=== Section Start ===
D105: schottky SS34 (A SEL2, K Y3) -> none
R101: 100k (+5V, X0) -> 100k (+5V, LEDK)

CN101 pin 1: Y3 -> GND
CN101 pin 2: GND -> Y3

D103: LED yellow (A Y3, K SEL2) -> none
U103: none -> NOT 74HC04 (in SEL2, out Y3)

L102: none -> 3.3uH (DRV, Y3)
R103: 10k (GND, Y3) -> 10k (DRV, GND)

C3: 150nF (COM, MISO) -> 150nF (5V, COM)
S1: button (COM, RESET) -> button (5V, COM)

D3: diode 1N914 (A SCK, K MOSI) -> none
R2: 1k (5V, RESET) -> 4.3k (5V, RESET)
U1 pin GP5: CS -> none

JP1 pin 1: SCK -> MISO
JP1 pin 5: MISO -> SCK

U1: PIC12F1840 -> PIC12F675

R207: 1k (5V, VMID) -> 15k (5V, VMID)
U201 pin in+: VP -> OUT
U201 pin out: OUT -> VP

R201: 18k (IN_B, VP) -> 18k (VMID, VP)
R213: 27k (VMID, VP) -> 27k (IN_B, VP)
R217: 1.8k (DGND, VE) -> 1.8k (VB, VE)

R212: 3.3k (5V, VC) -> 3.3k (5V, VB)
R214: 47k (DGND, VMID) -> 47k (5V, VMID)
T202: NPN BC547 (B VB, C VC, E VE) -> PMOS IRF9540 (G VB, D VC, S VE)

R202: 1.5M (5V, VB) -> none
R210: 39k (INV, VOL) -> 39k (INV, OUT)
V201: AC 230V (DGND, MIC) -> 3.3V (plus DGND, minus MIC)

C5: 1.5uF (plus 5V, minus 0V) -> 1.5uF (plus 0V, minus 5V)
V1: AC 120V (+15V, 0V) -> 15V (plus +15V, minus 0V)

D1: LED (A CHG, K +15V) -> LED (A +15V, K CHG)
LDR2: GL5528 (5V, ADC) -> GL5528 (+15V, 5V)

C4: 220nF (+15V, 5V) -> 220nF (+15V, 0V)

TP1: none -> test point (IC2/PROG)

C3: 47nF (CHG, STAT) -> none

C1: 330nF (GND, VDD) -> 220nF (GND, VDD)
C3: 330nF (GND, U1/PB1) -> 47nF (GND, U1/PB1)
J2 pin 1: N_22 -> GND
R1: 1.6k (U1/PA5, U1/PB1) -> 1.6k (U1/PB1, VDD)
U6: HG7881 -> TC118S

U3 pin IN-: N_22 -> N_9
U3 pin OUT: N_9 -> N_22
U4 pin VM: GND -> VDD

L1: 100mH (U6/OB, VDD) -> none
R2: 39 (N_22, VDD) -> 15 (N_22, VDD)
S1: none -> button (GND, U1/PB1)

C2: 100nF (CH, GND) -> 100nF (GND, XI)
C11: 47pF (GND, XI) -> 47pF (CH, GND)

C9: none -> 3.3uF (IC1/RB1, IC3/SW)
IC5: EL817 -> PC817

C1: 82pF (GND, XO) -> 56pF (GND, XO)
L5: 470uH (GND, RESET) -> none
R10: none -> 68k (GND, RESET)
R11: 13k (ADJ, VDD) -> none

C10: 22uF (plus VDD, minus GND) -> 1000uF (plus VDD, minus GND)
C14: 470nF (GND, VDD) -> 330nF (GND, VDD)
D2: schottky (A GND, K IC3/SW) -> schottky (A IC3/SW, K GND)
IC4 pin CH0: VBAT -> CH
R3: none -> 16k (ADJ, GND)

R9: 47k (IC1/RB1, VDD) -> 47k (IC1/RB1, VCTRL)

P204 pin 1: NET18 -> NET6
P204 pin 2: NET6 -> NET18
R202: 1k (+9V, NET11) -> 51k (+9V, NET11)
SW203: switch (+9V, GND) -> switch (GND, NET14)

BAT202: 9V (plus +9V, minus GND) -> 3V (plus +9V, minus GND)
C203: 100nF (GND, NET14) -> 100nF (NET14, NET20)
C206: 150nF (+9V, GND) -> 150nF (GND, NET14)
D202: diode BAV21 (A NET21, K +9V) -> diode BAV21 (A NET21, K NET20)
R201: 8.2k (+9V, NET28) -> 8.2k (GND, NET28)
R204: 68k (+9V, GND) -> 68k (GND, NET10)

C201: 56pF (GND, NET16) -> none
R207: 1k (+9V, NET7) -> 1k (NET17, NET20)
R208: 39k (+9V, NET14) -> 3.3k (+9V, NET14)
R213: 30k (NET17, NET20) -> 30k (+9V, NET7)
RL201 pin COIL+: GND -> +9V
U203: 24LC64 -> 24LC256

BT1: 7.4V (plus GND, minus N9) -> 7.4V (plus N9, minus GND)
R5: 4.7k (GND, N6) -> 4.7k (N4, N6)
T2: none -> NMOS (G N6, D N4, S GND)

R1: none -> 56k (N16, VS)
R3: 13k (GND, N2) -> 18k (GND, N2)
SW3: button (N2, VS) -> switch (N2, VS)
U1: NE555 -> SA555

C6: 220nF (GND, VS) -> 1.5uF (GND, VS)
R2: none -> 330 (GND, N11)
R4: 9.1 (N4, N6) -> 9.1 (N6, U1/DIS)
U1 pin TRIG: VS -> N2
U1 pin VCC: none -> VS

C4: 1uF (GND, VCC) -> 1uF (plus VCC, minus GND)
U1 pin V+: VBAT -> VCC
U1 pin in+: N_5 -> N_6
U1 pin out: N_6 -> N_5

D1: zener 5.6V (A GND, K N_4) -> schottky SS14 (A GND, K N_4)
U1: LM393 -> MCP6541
=== Section End ===
Work to be completed: Without changing a word, write out each entry again.

Response area:
D105: schottky SS34 (A SEL2, K Y3) -> none
R101: 100k (+5V, X0) -> 100k (+5V, LEDK)

CN101 pin 1: Y3 -> GND
CN101 pin 2: GND -> Y3

D103: LED yellow (A Y3, K SEL2) -> none
U103: none -> NOT 74HC04 (in SEL2, out Y3)

L102: none -> 3.3uH (DRV, Y3)
R103: 10k (GND, Y3) -> 10k (DRV, GND)

C3: 150nF (COM, MISO) -> 150nF (5V, COM)
S1: button (COM, RESET) -> button (5V, COM)

D3: diode 1N914 (A SCK, K MOSI) -> none
R2: 1k (5V, RESET) -> 4.3k (5V, RESET)
U1 pin GP5: CS -> none

JP1 pin 1: SCK -> MISO
JP1 pin 5: MISO -> SCK

U1: PIC12F1840 -> PIC12F675

R207: 1k (5V, VMID) -> 15k (5V, VMID)
U201 pin in+: VP -> OUT
U201 pin out: OUT -> VP

R201: 18k (IN_B, VP) -> 18k (VMID, VP)
R213: 27k (VMID, VP) -> 27k (IN_B, VP)
R217: 1.8k (DGND, VE) -> 1.8k (VB, VE)

R212: 3.3k (5V, VC) -> 3.3k (5V, VB)
R214: 47k (DGND, VMID) -> 47k (5V, VMID)
T202: NPN BC547 (B VB, C VC, E VE) -> PMOS IRF9540 (G VB, D VC, S VE)

R202: 1.5M (5V, VB) -> none
R210: 39k (INV, VOL) -> 39k (INV, OUT)
V201: AC 230V (DGND, MIC) -> 3.3V (plus DGND, minus MIC)

C5: 1.5uF (plus 5V, minus 0V) -> 1.5uF (plus 0V, minus 5V)
V1: AC 120V (+15V, 0V) -> 15V (plus +15V, minus 0V)

D1: LED (A CHG, K +15V) -> LED (A +15V, K CHG)
LDR2: GL5528 (5V, ADC) -> GL5528 (+15V, 5V)

C4: 220nF (+15V, 5V) -> 220nF (+15V, 0V)

TP1: none -> test point (IC2/PROG)

C3: 47nF (CHG, STAT) -> none

C1: 330nF (GND, VDD) -> 220nF (GND, VDD)
C3: 330nF (GND, U1/PB1) -> 47nF (GND, U1/PB1)
J2 pin 1: N_22 -> GND
R1: 1.6k (U1/PA5, U1/PB1) -> 1.6k (U1/PB1, VDD)
U6: HG7881 -> TC118S

U3 pin IN-: N_22 -> N_9
U3 pin OUT: N_9 -> N_22
U4 pin VM: GND -> VDD

L1: 100mH (U6/OB, VDD) -> none
R2: 39 (N_22, VDD) -> 15 (N_22, VDD)
S1: none -> button (GND, U1/PB1)

C2: 100nF (CH, GND) -> 100nF (GND, XI)
C11: 47pF (GND, XI) -> 47pF (CH, GND)

C9: none -> 3.3uF (IC1/RB1, IC3/SW)
IC5: EL817 -> PC817

C1: 82pF (GND, XO) -> 56pF (GND, XO)
L5: 470uH (GND, RESET) -> none
R10: none -> 68k (GND, RESET)
R11: 13k (ADJ, VDD) -> none

C10: 22uF (plus VDD, minus GND) -> 1000uF (plus VDD, minus GND)
C14: 470nF (GND, VDD) -> 330nF (GND, VDD)
D2: schottky (A GND, K IC3/SW) -> schottky (A IC3/SW, K GND)
IC4 pin CH0: VBAT -> CH
R3: none -> 16k (ADJ, GND)

R9: 47k (IC1/RB1, VDD) -> 47k (IC1/RB1, VCTRL)

P204 pin 1: NET18 -> NET6
P204 pin 2: NET6 -> NET18
R202: 1k (+9V, NET11) -> 51k (+9V, NET11)
SW203: switch (+9V, GND) -> switch (GND, NET14)

BAT202: 9V (plus +9V, minus GND) -> 3V (plus +9V, minus GND)
C203: 100nF (GND, NET14) -> 100nF (NET14, NET20)
C206: 150nF (+9V, GND) -> 150nF (GND, NET14)
D202: diode BAV21 (A NET21, K +9V) -> diode BAV21 (A NET21, K NET20)
R201: 8.2k (+9V, NET28) -> 8.2k (GND, NET28)
R204: 68k (+9V, GND) -> 68k (GND, NET10)

C201: 56pF (GND, NET16) -> none
R207: 1k (+9V, NET7) -> 1k (NET17, NET20)
R208: 39k (+9V, NET14) -> 3.3k (+9V, NET14)
R213: 30k (NET17, NET20) -> 30k (+9V, NET7)
RL201 pin COIL+: GND -> +9V
U203: 24LC64 -> 24LC256

BT1: 7.4V (plus GND, minus N9) -> 7.4V (plus N9, minus GND)
R5: 4.7k (GND, N6) -> 4.7k (N4, N6)
T2: none -> NMOS (G N6, D N4, S GND)

R1: none -> 56k (N16, VS)
R3: 13k (GND, N2) -> 18k (GND, N2)
SW3: button (N2, VS) -> switch (N2, VS)
U1: NE555 -> SA555

C6: 220nF (GND, VS) -> 1.5uF (GND, VS)
R2: none -> 330 (GND, N11)
R4: 9.1 (N4, N6) -> 9.1 (N6, U1/DIS)
U1 pin TRIG: VS -> N2
U1 pin VCC: none -> VS

C4: 1uF (GND, VCC) -> 1uF (plus VCC, minus GND)
U1 pin V+: VBAT -> VCC
U1 pin in+: N_5 -> N_6
U1 pin out: N_6 -> N_5

D1: zener 5.6V (A GND, K N_4) -> schottky SS14 (A GND, K N_4)
U1: LM393 -> MCP6541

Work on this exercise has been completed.